**DESCRIPTION OF THE TASK**
Starting at the line that holds "Sandrine: [826,576,856,600] ->", reproduce each line exactly up to and including the last line of the records below. Pictures stay out.

**DATA EXCERPTS**
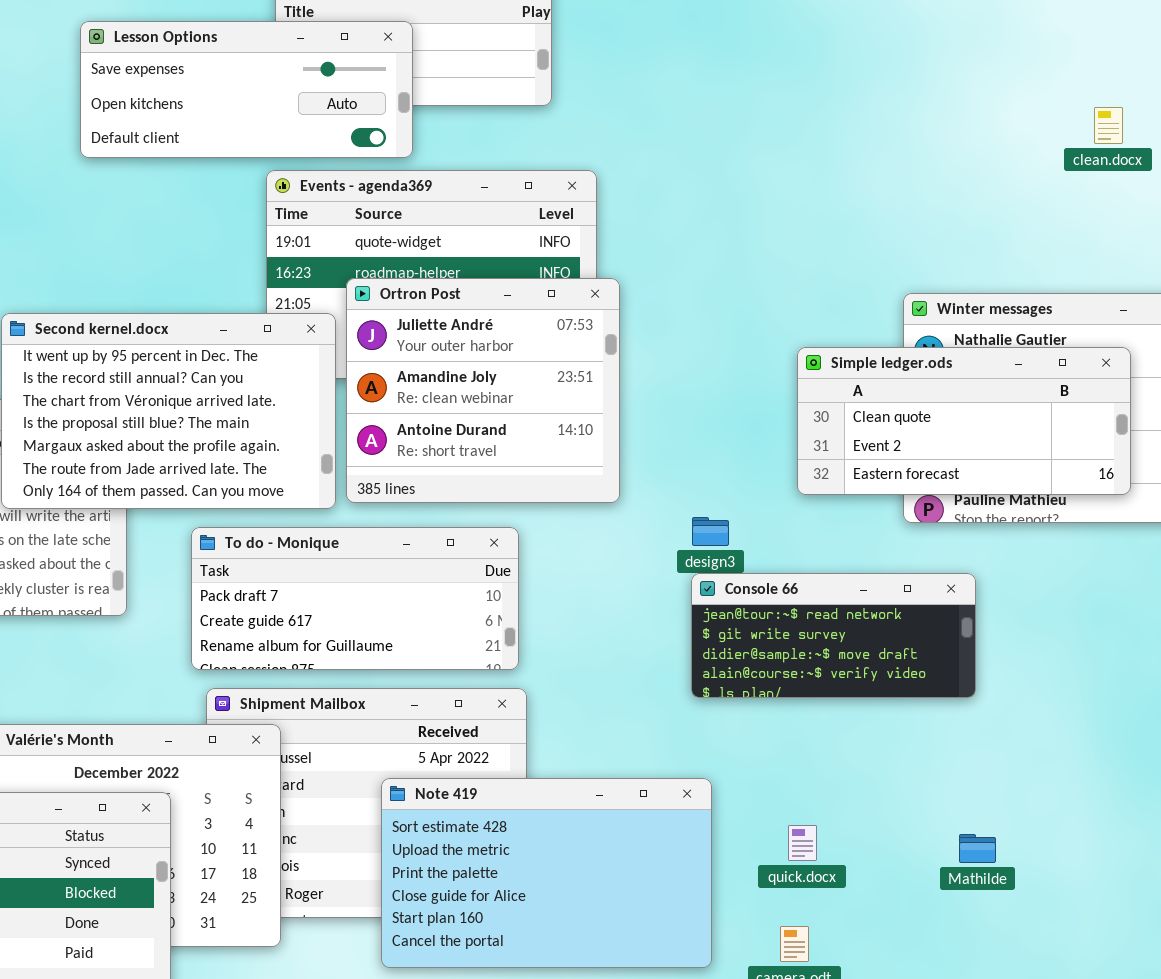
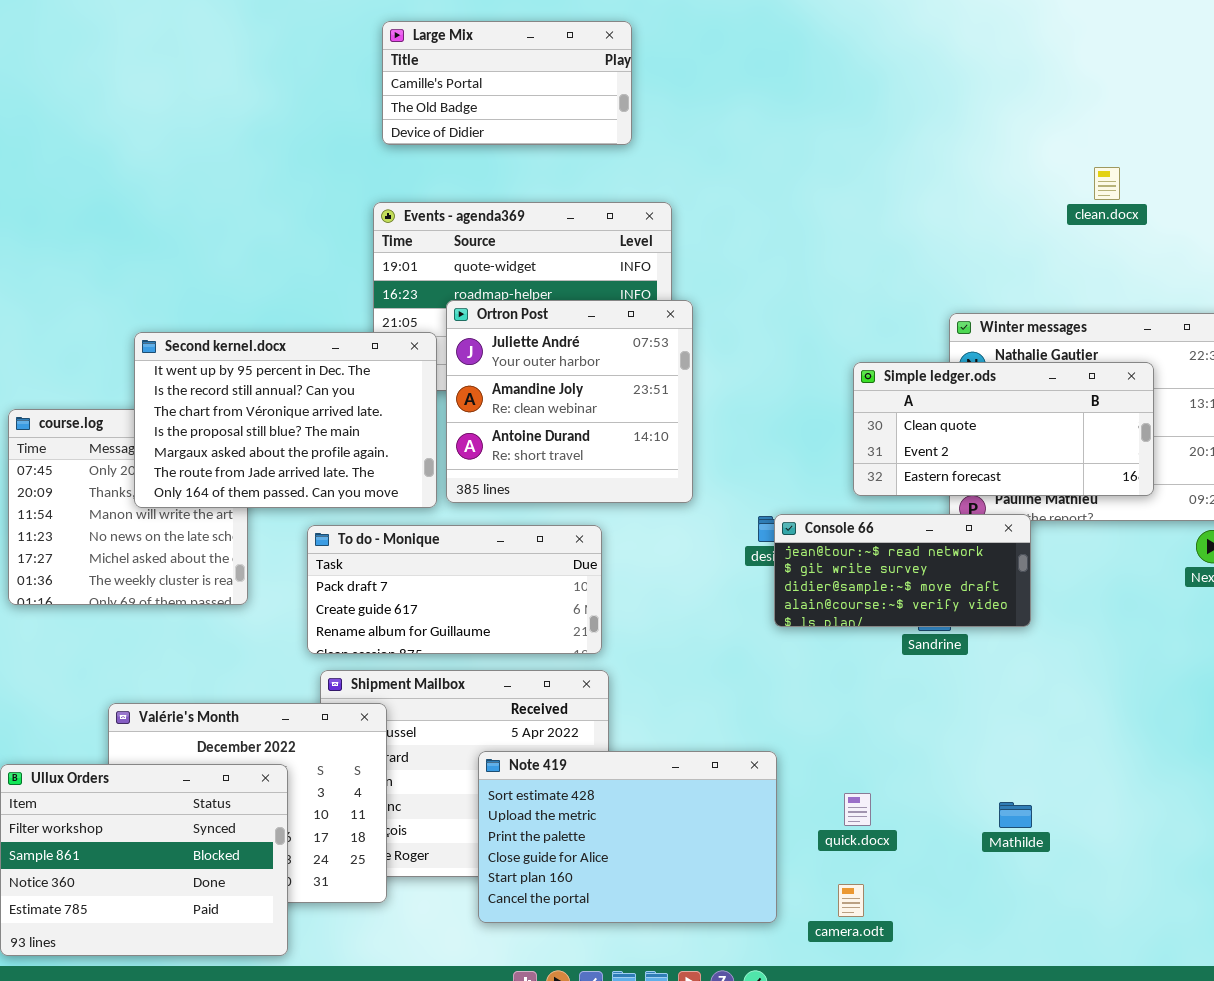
Lesson Options: [80,21,413,158] -> none, closed
clean.docx: [1094,107,1123,144] -> [1094,167,1120,200], moved
Console 66: [691,573,976,698] -> [774,514,1031,627], moved

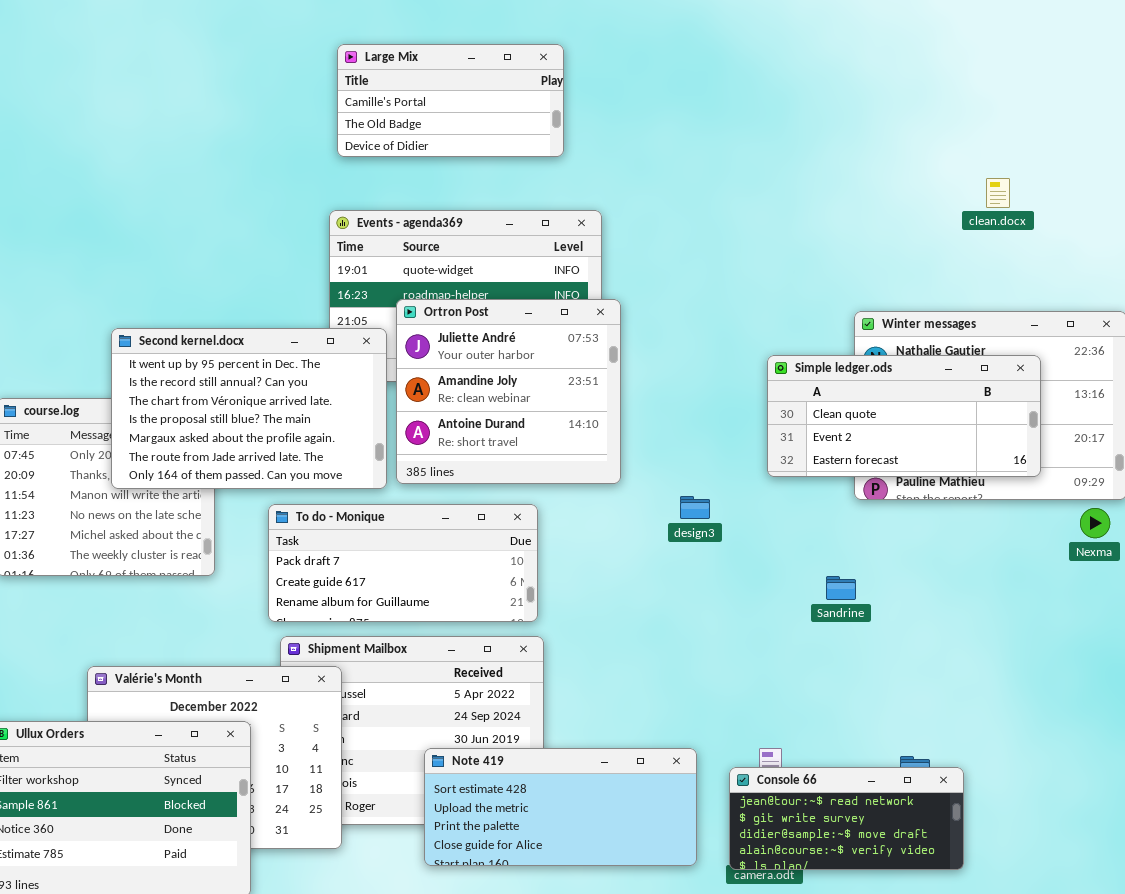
Console 66: [774,514,1031,627] -> [729,767,964,870], moved
Note 419: [478,751,777,923] -> [424,748,697,866], resized

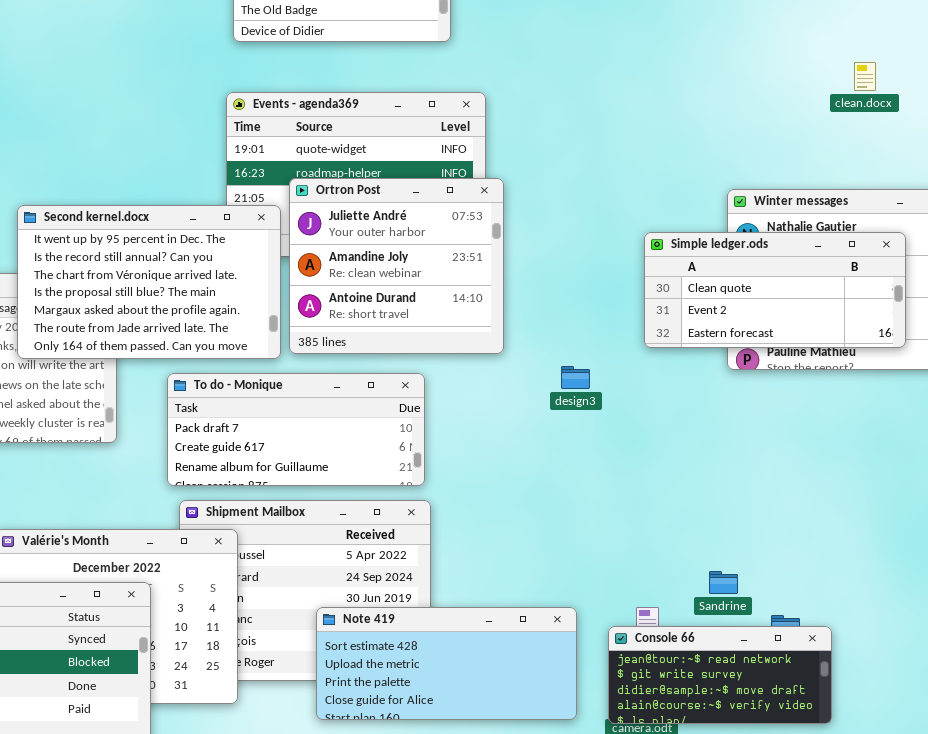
Sandrine: [826,576,856,600] -> [709,571,738,594], moved

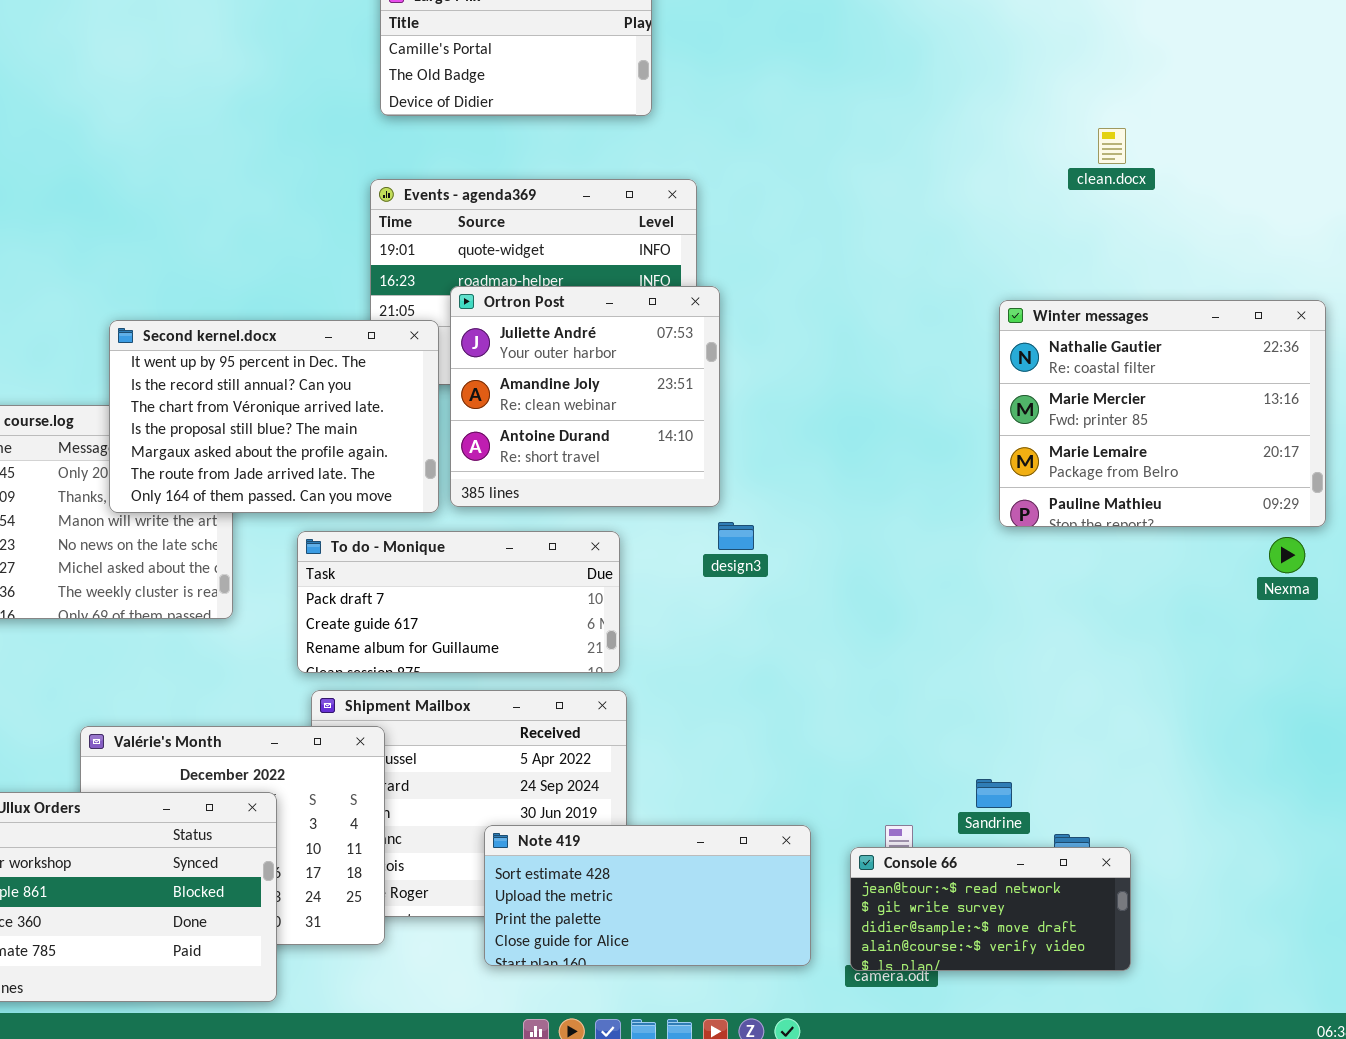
clean.docx: [854,62,876,91] -> [1098,128,1126,164], moved
Simple ledger.ods: [644,232,906,348] -> none, closed
design3: [561,366,590,389] -> [718,522,754,550], moved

**EXERCISE SOLUTION**
Sandrine: [826,576,856,600] -> [709,571,738,594], moved

clean.docx: [854,62,876,91] -> [1098,128,1126,164], moved
Simple ledger.ods: [644,232,906,348] -> none, closed
design3: [561,366,590,389] -> [718,522,754,550], moved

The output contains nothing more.